▶ _WHAT IS REQUIRED_
In the copy, include every entry exactly but none of the images.

▶ _RECORDS PROVIDED_
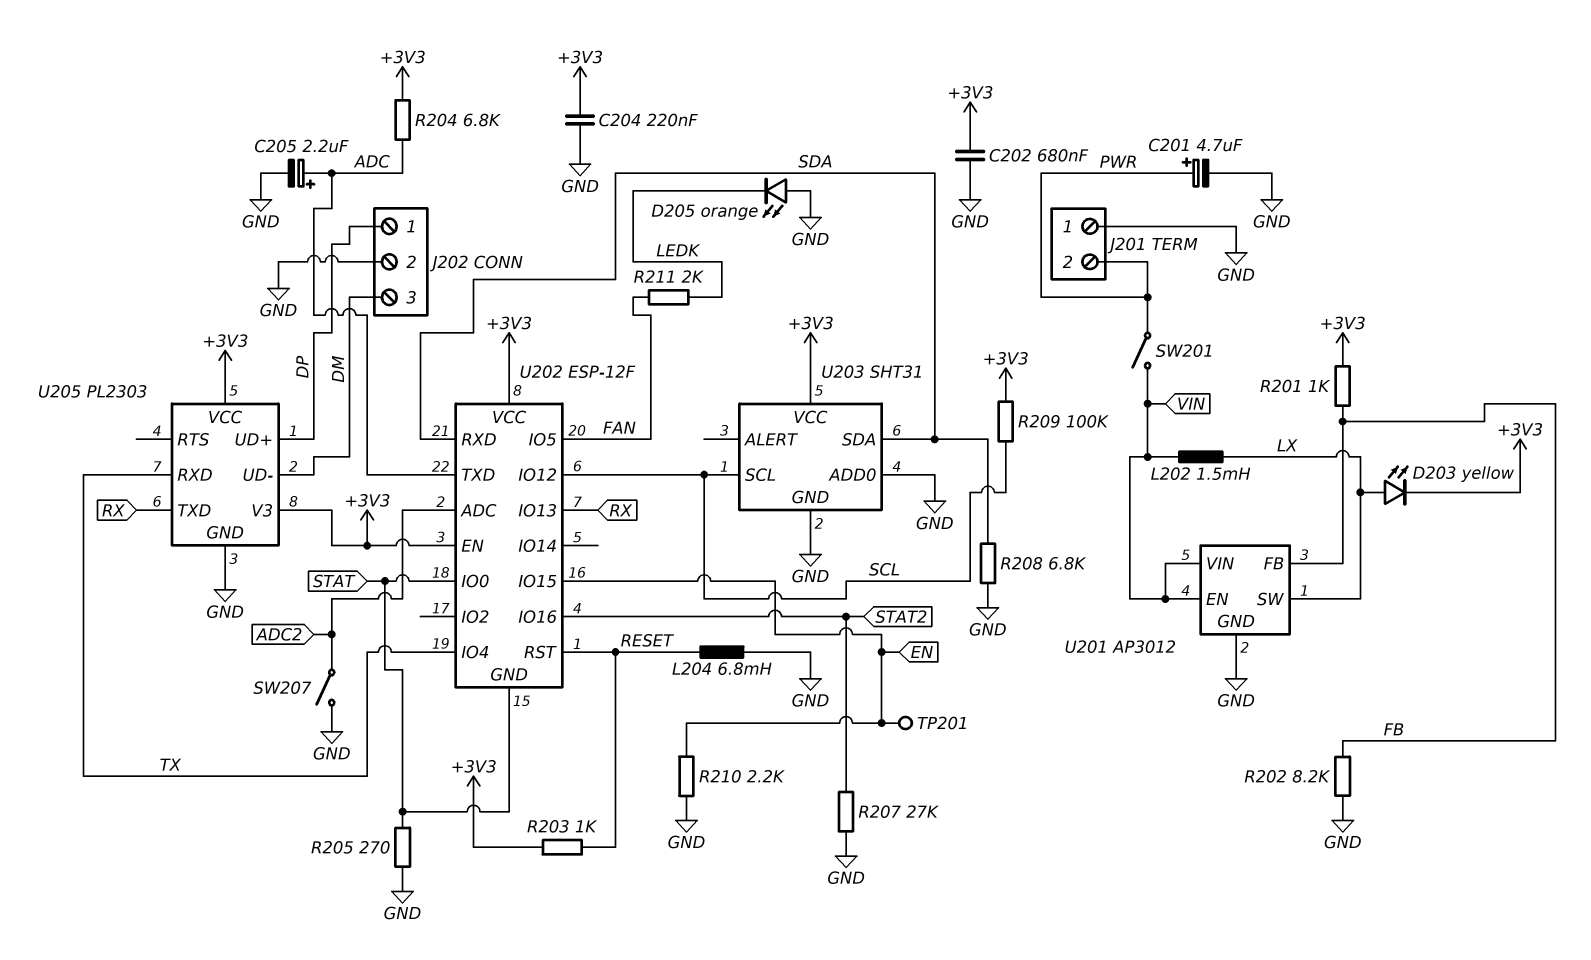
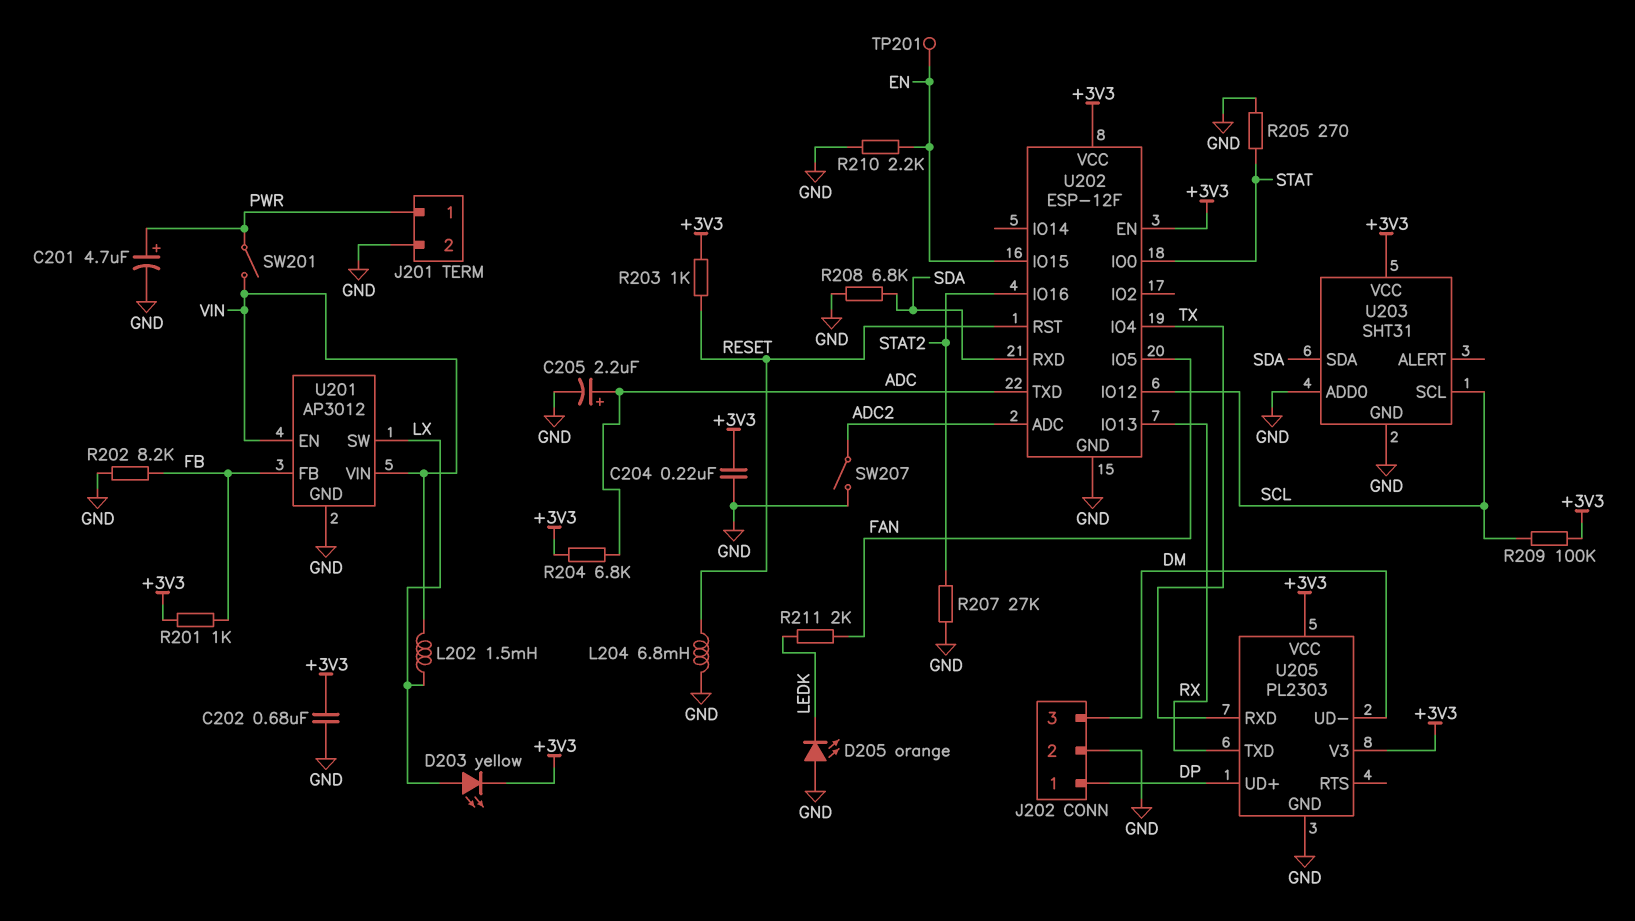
J201 pin 1: GND -> PWR
J201 pin 2: PWR -> GND
U202 pin GND: STAT -> GND

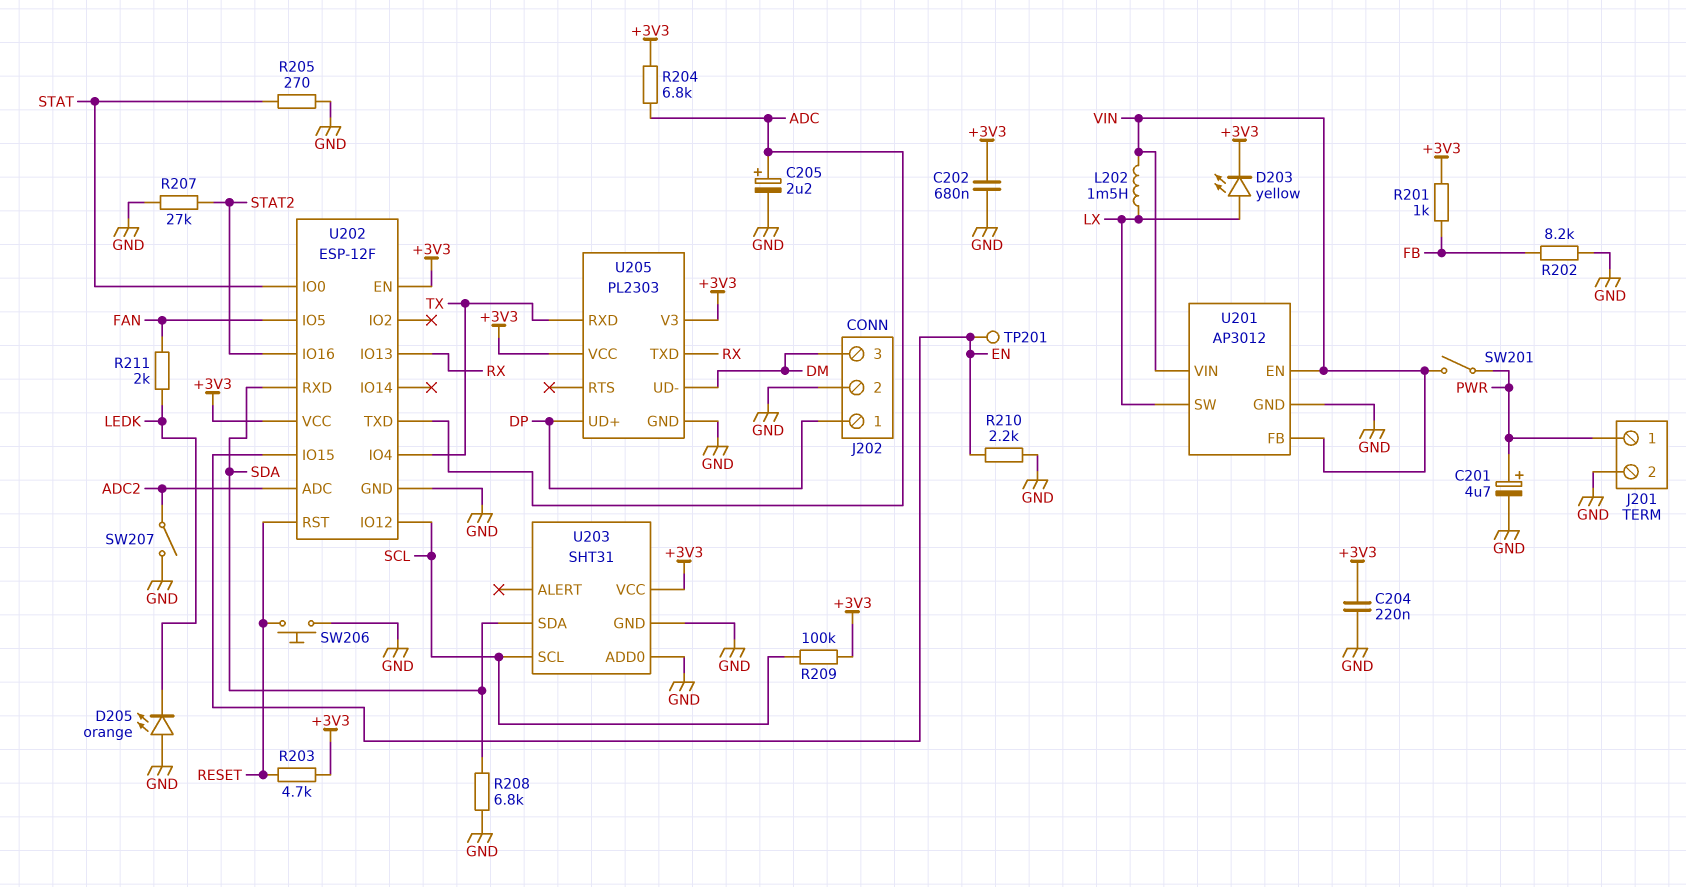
L204: 6.8mH (GND, RESET) -> none
R203: 1k (+3V3, RESET) -> 4.7k (+3V3, RESET)
SW206: none -> button (GND, RESET)
U201 pin FB: FB -> VIN

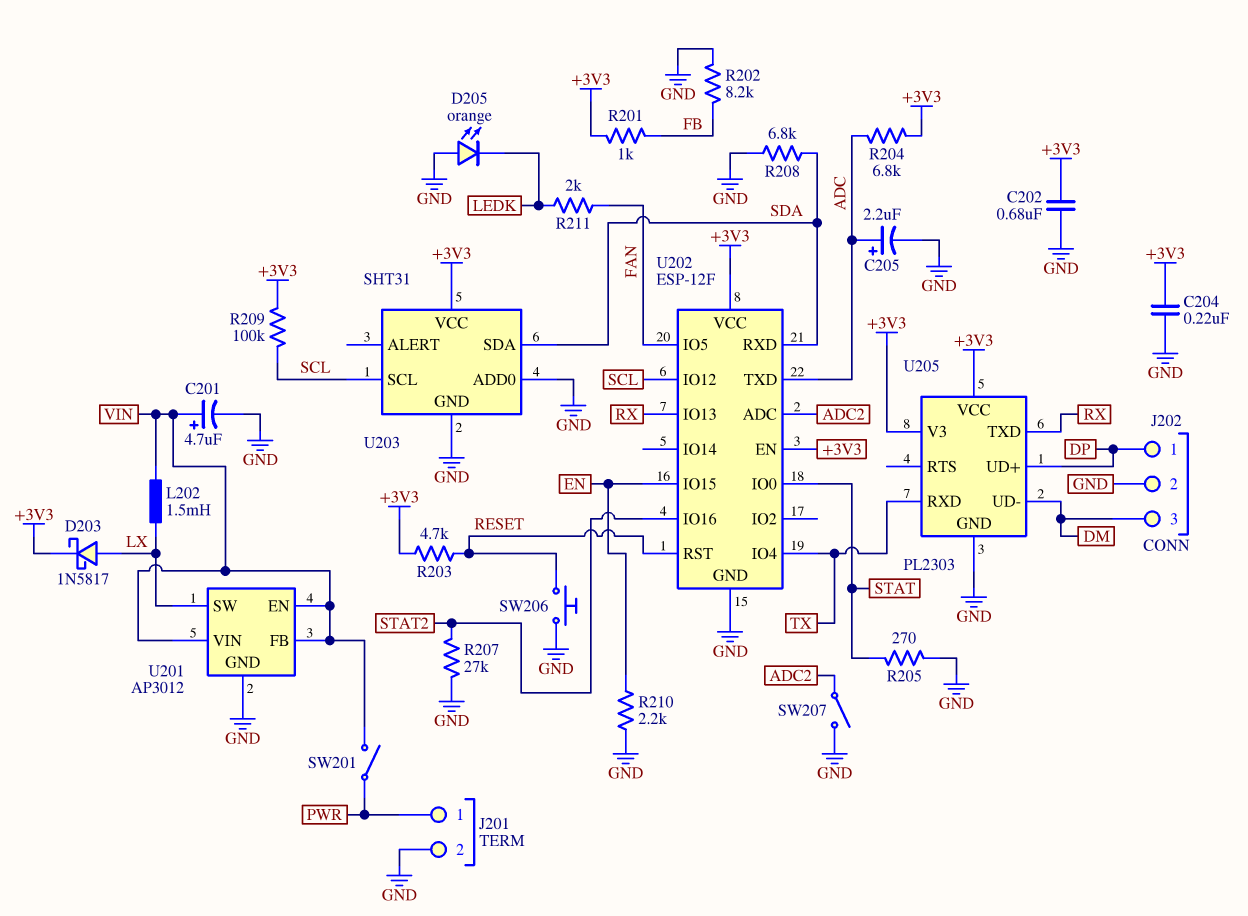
C201: 4.7uF (plus PWR, minus GND) -> 4.7uF (plus VIN, minus GND)
D203: LED yellow (A LX, K +3V3) -> schottky 1N5817 (A LX, K +3V3)
TP201: test point (EN) -> none

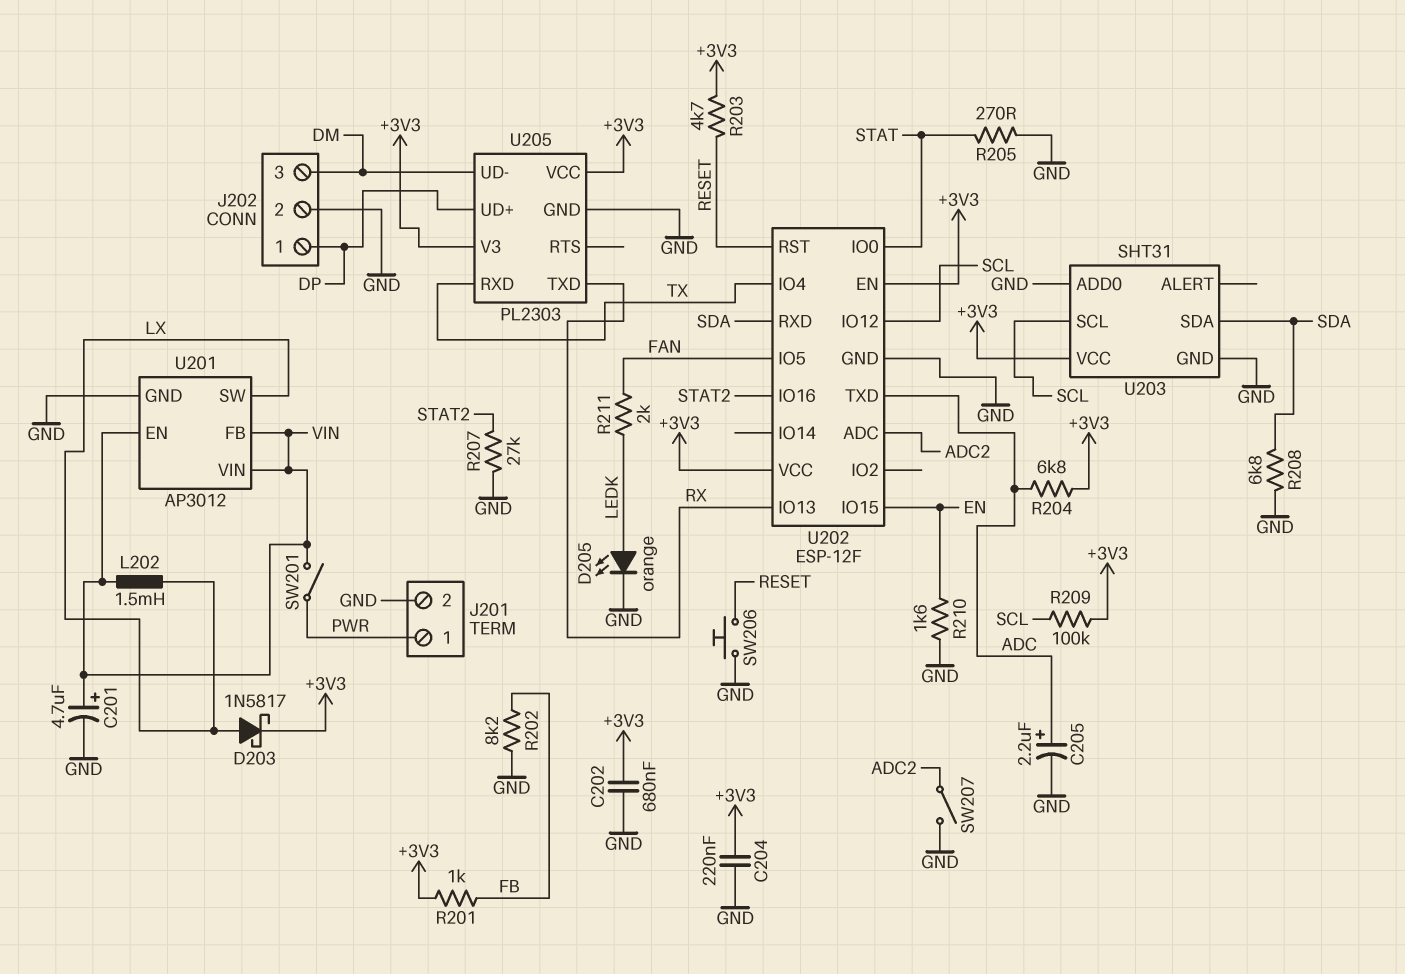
D205: LED orange (A GND, K LEDK) -> LED orange (A LEDK, K GND)
R210: 2.2k (EN, GND) -> 1.6k (EN, GND)

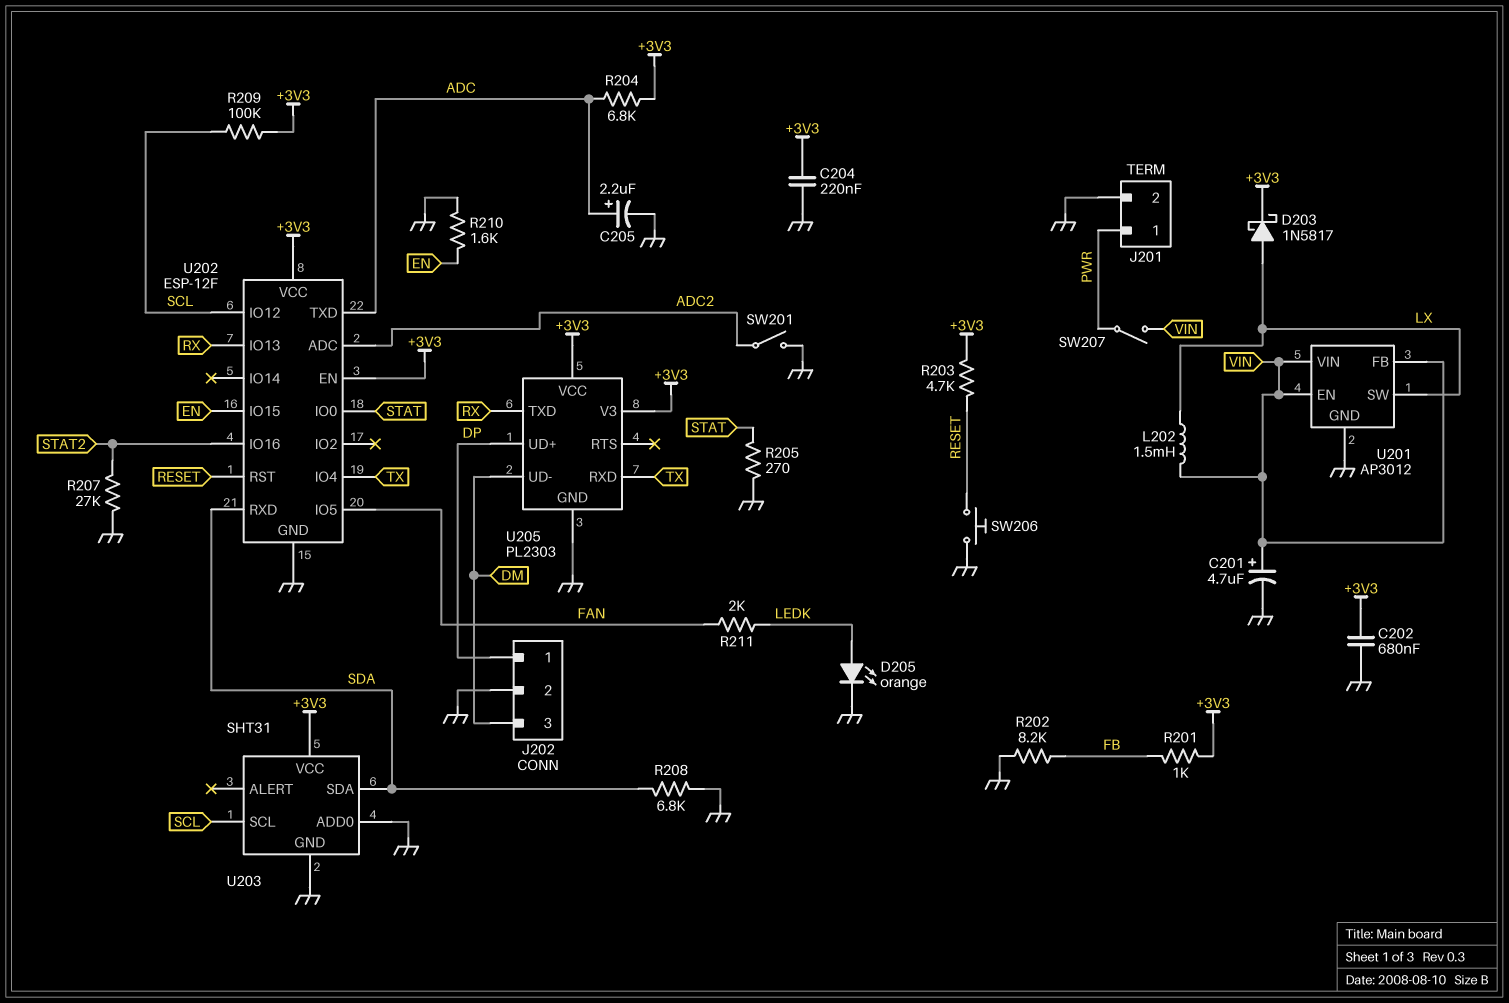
SW201: switch (PWR, VIN) -> switch (ADC2, GND)
SW207: switch (ADC2, GND) -> switch (PWR, VIN)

▶ _YOUR SOLUTION_
J201 pin 1: GND -> PWR
J201 pin 2: PWR -> GND
U202 pin GND: STAT -> GND

L204: 6.8mH (GND, RESET) -> none
R203: 1k (+3V3, RESET) -> 4.7k (+3V3, RESET)
SW206: none -> button (GND, RESET)
U201 pin FB: FB -> VIN

C201: 4.7uF (plus PWR, minus GND) -> 4.7uF (plus VIN, minus GND)
D203: LED yellow (A LX, K +3V3) -> schottky 1N5817 (A LX, K +3V3)
TP201: test point (EN) -> none

D205: LED orange (A GND, K LEDK) -> LED orange (A LEDK, K GND)
R210: 2.2k (EN, GND) -> 1.6k (EN, GND)

SW201: switch (PWR, VIN) -> switch (ADC2, GND)
SW207: switch (ADC2, GND) -> switch (PWR, VIN)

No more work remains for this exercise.